=== Material to process ===

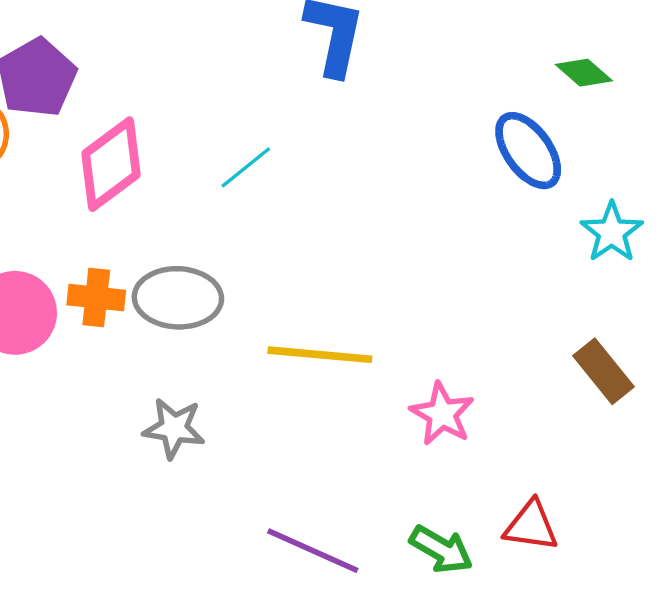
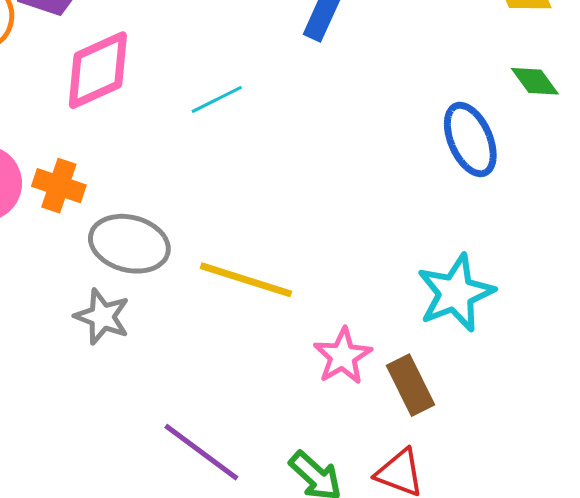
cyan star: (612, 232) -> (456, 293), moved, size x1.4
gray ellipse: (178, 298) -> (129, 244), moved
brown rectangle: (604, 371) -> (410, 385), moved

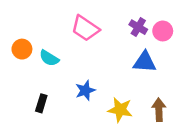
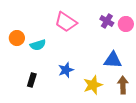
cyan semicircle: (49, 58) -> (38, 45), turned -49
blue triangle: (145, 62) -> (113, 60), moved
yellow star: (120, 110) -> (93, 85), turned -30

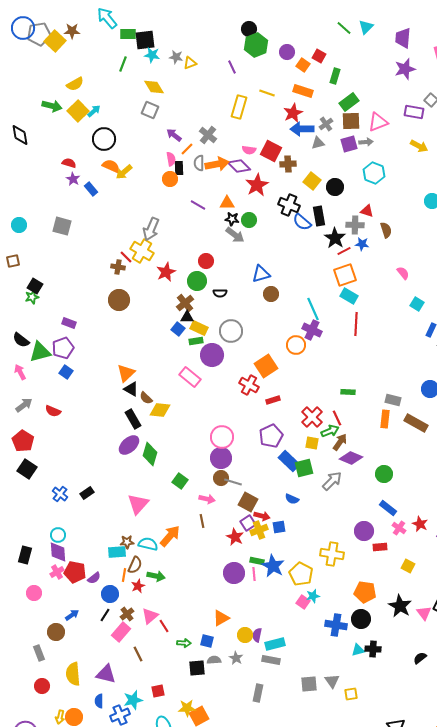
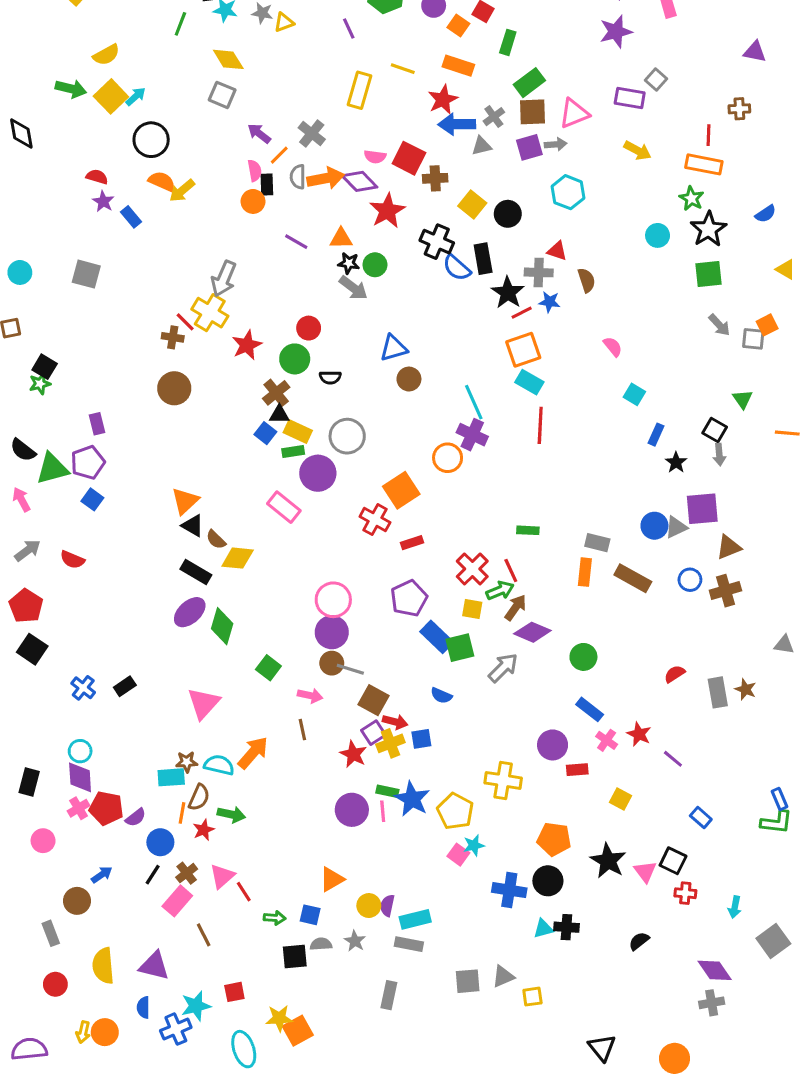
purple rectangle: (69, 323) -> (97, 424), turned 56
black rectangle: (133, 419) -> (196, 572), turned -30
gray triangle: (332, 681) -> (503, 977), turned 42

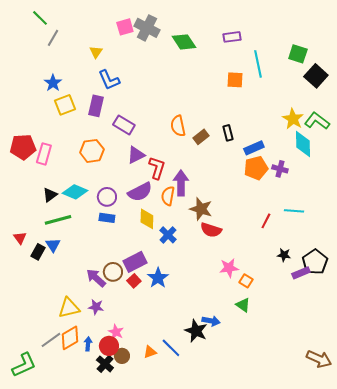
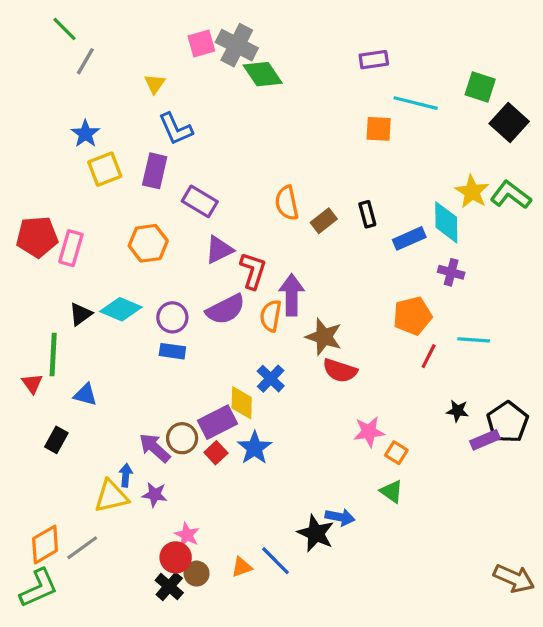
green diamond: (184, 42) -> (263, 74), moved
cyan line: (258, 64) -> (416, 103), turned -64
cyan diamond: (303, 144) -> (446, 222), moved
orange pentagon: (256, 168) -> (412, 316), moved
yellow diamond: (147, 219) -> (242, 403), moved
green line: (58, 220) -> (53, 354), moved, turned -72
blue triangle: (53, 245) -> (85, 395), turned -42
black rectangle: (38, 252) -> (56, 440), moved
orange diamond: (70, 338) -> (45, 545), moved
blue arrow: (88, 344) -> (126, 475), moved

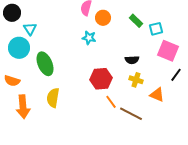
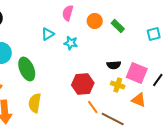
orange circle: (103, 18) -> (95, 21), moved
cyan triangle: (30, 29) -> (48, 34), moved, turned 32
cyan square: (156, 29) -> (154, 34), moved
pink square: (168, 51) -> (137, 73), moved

===
=== Material to process ===

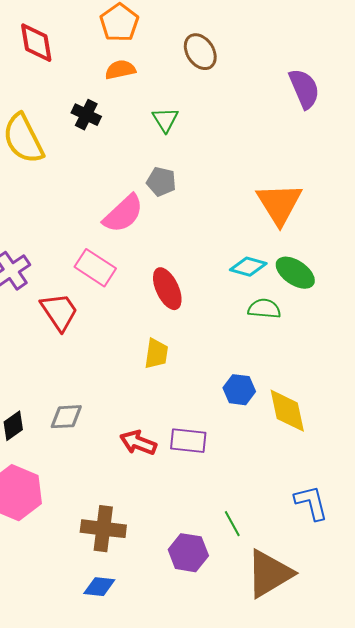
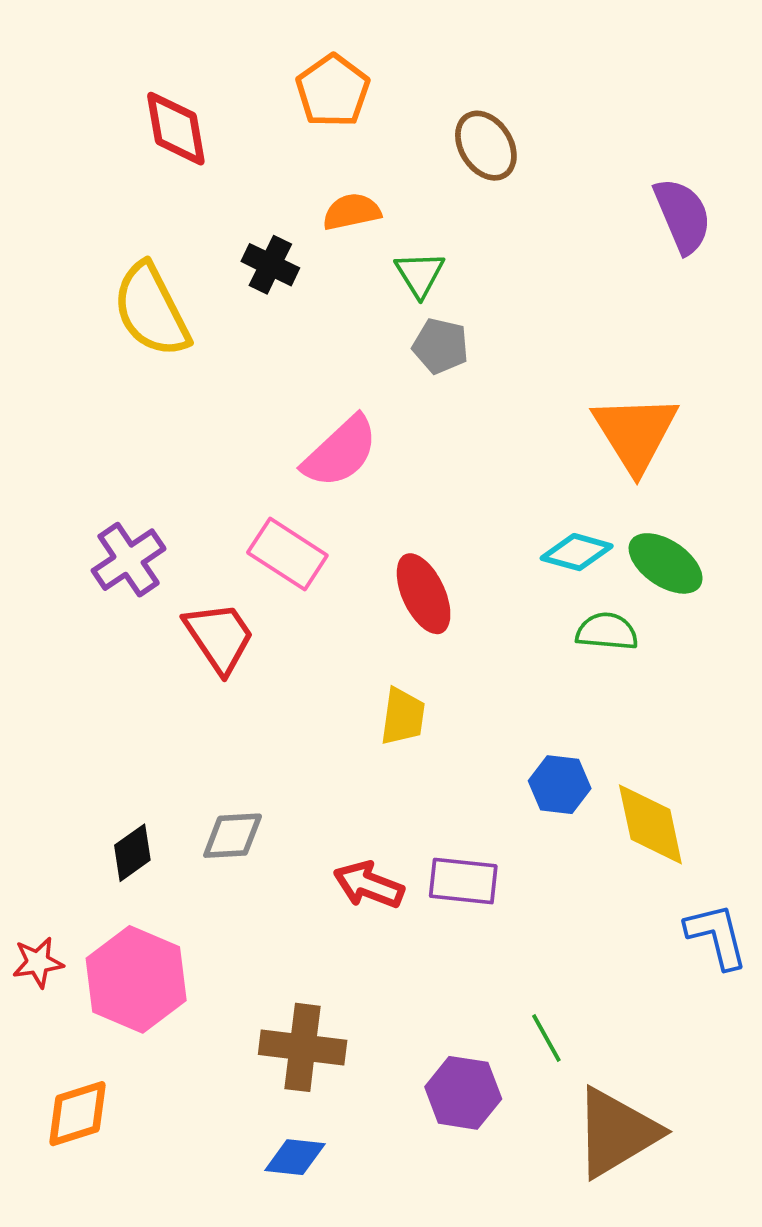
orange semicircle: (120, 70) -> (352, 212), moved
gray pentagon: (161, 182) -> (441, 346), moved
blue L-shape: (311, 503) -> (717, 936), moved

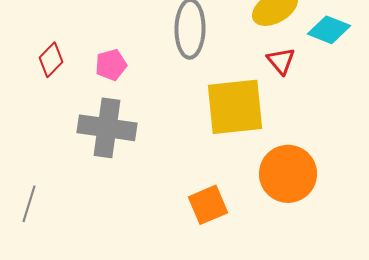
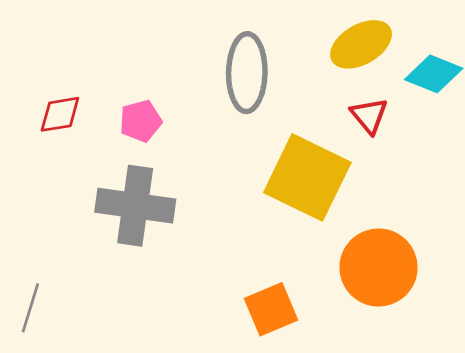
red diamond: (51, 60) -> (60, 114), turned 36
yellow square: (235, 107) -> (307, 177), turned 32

===

:: The task ::
Each line of the entries above that contains "green" must be copied into the answer.

:: Exercise result ::
green diamond: (184, 42) -> (263, 74), moved
green line: (58, 220) -> (53, 354), moved, turned -72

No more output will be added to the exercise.